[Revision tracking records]
>>>>

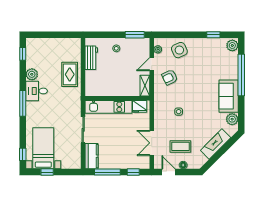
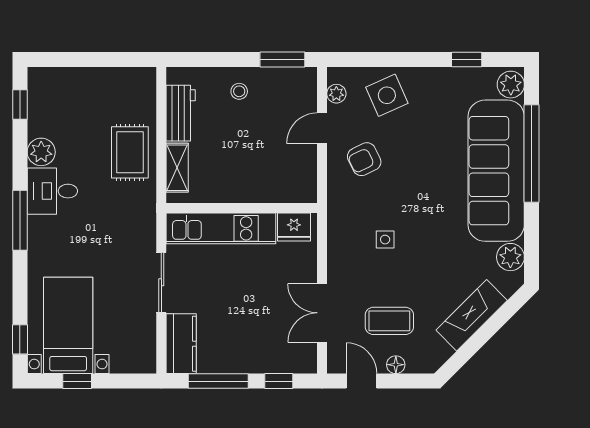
shelving: (145, 86) -> (177, 168), moved
sofa: (229, 96) -> (496, 171), width x1.85, depth x1.27

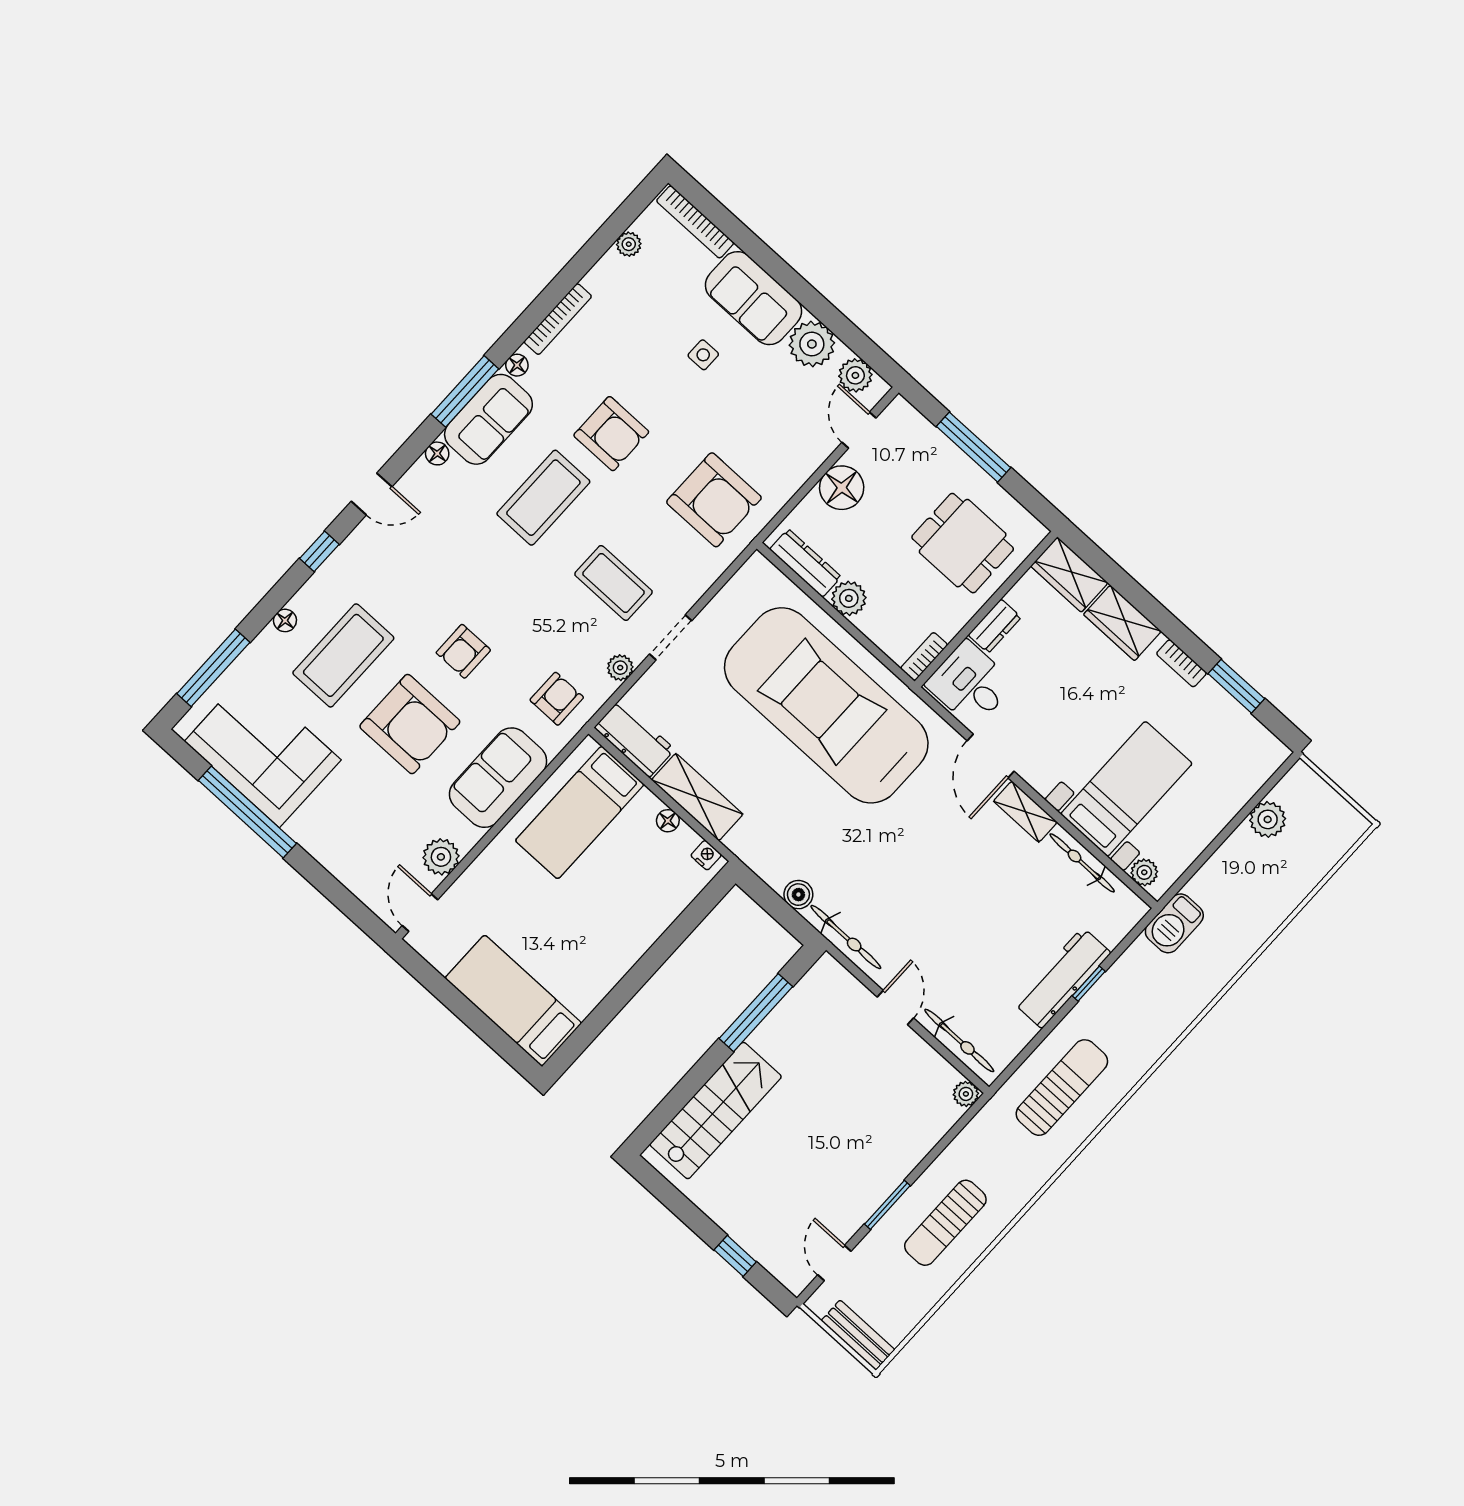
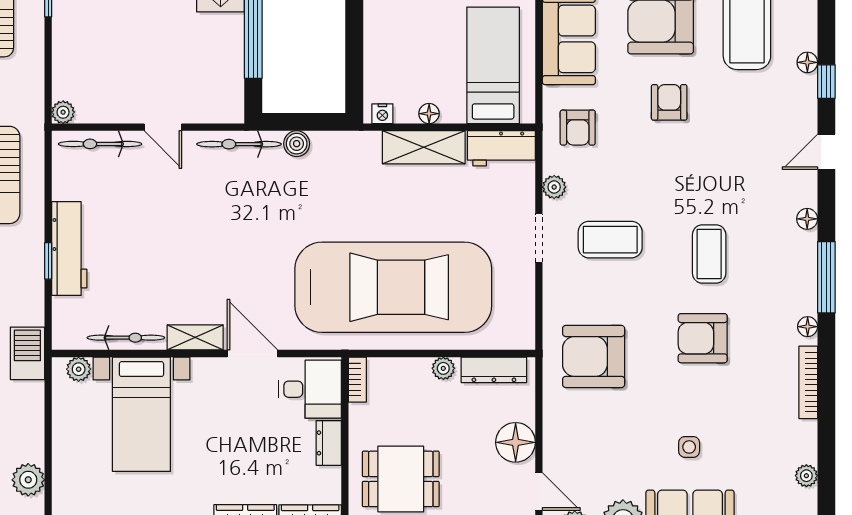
sofa: (488, 419) -> (794, 273), removed
coffee table: (543, 498) -> (709, 254), width x0.73, depth x0.76
plant: (849, 598) -> (443, 368), width x0.73, depth x0.73
floor lamp: (285, 620) -> (807, 62), moved

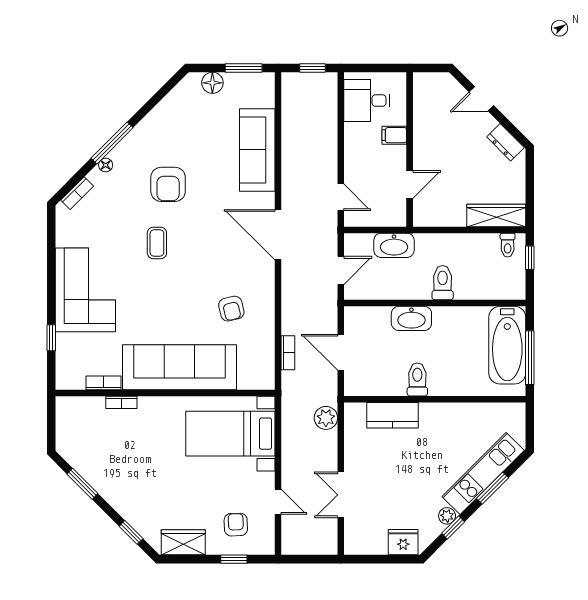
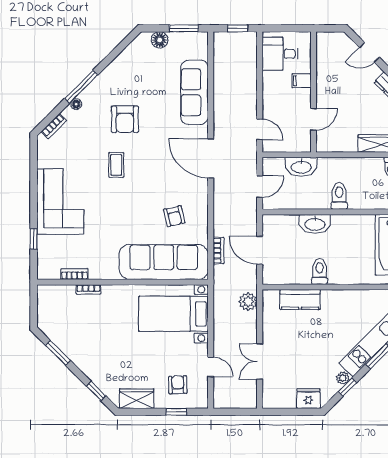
sofa: (179, 367) -> (164, 262), moved

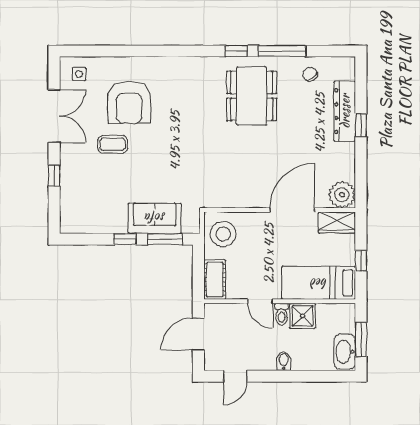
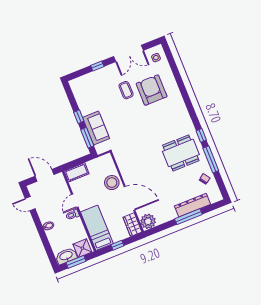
armchair: (129, 102) -> (152, 90), turned 90
window: (361, 125) -> (188, 217), width x2.17
stool: (223, 234) -> (112, 183), moved
shower: (303, 316) -> (82, 248), moved

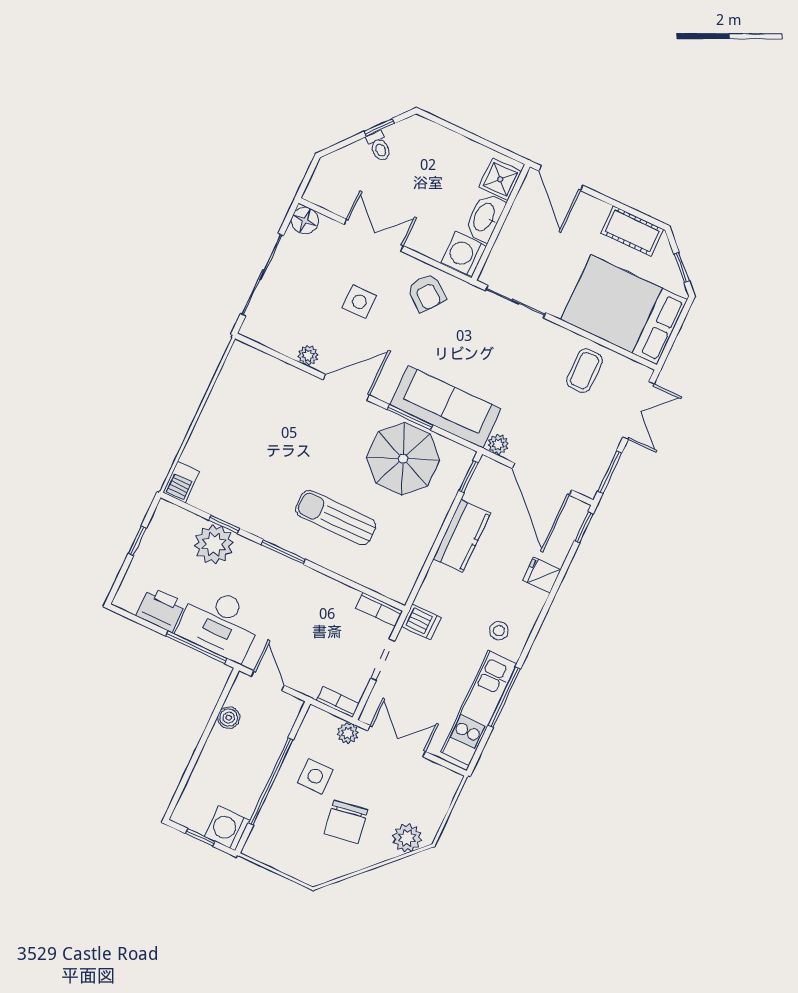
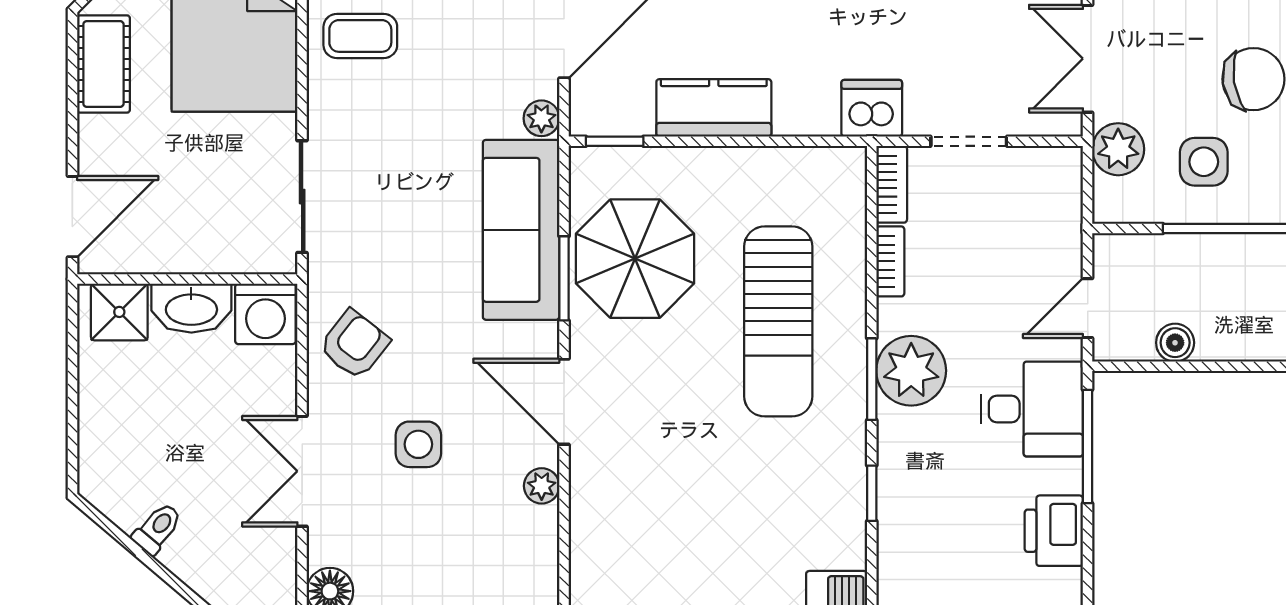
window: (379, 127) -> (127, 542), removed
sun lounger: (336, 518) -> (778, 321), width x1.36, depth x1.34
plant: (214, 544) -> (911, 371), moved
dishwasher: (421, 622) -> (872, 108), width x1.38
desk: (220, 623) -> (1032, 409), width x0.73
bookcase: (338, 702) -> (890, 261), moved, turned 180
plant: (348, 733) -> (1118, 149), width x1.38, depth x1.38

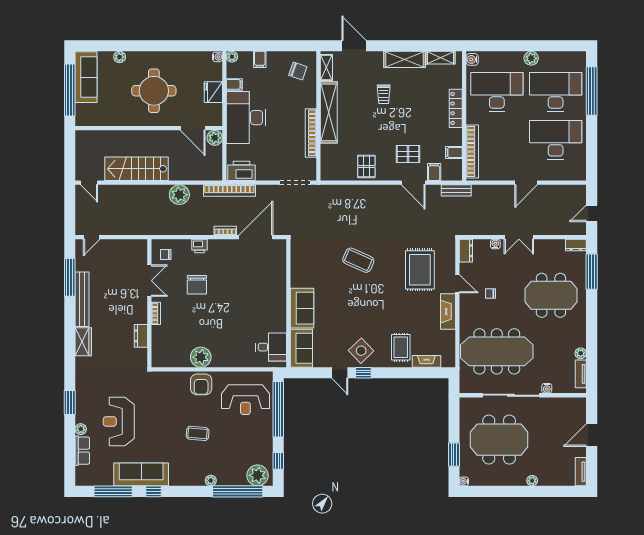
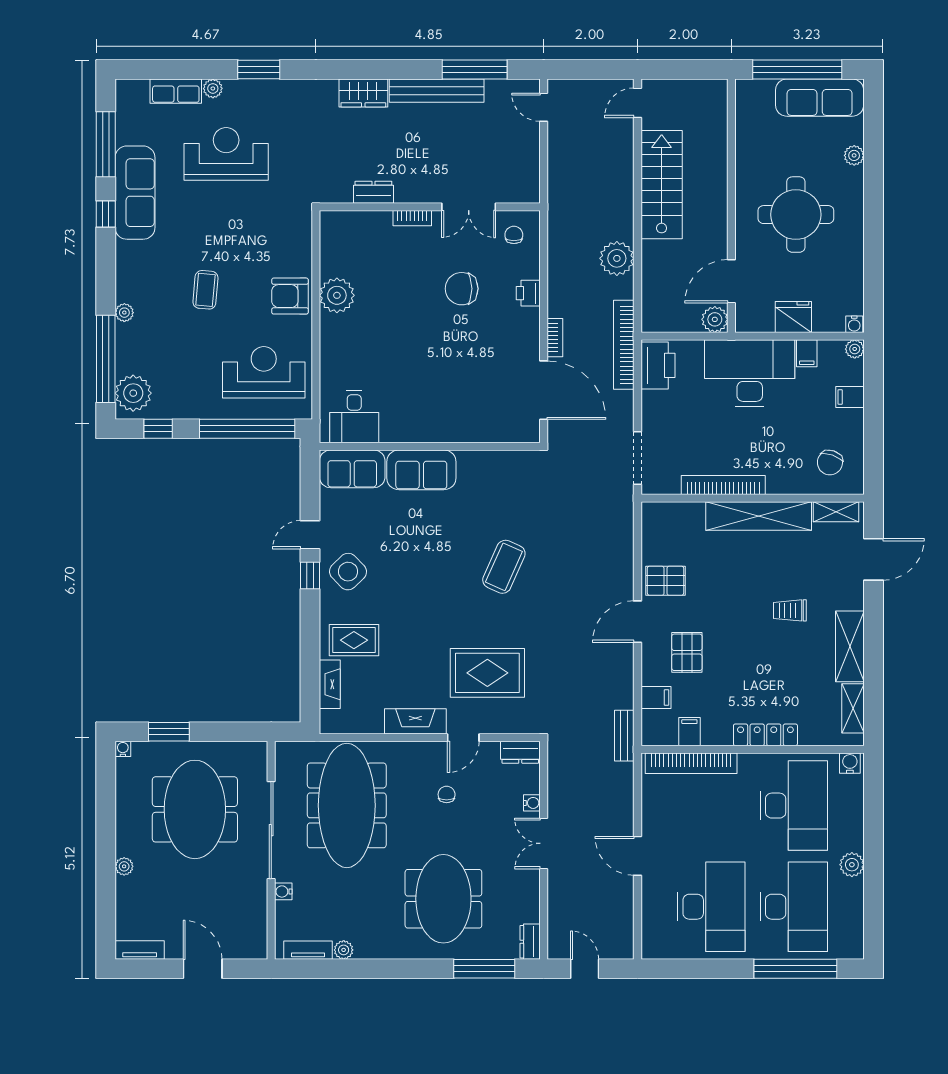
door: (413, 183) -> (638, 622), moved
reception desk: (245, 400) -> (264, 372), turned 90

<<<<

**What the exercise asks:** Since the pictures are not wanted, write out the rest of the data exactly as it reads.

**The answer:**
shelving: (145, 86) -> (177, 168), moved
sofa: (229, 96) -> (496, 171), width x1.85, depth x1.27

sofa: (488, 419) -> (794, 273), removed
coffee table: (543, 498) -> (709, 254), width x0.73, depth x0.76
plant: (849, 598) -> (443, 368), width x0.73, depth x0.73
floor lamp: (285, 620) -> (807, 62), moved

sofa: (179, 367) -> (164, 262), moved

armchair: (129, 102) -> (152, 90), turned 90
window: (361, 125) -> (188, 217), width x2.17
stool: (223, 234) -> (112, 183), moved
shower: (303, 316) -> (82, 248), moved

window: (379, 127) -> (127, 542), removed
sun lounger: (336, 518) -> (778, 321), width x1.36, depth x1.34
plant: (214, 544) -> (911, 371), moved
dishwasher: (421, 622) -> (872, 108), width x1.38
desk: (220, 623) -> (1032, 409), width x0.73
bookcase: (338, 702) -> (890, 261), moved, turned 180
plant: (348, 733) -> (1118, 149), width x1.38, depth x1.38

door: (413, 183) -> (638, 622), moved
reception desk: (245, 400) -> (264, 372), turned 90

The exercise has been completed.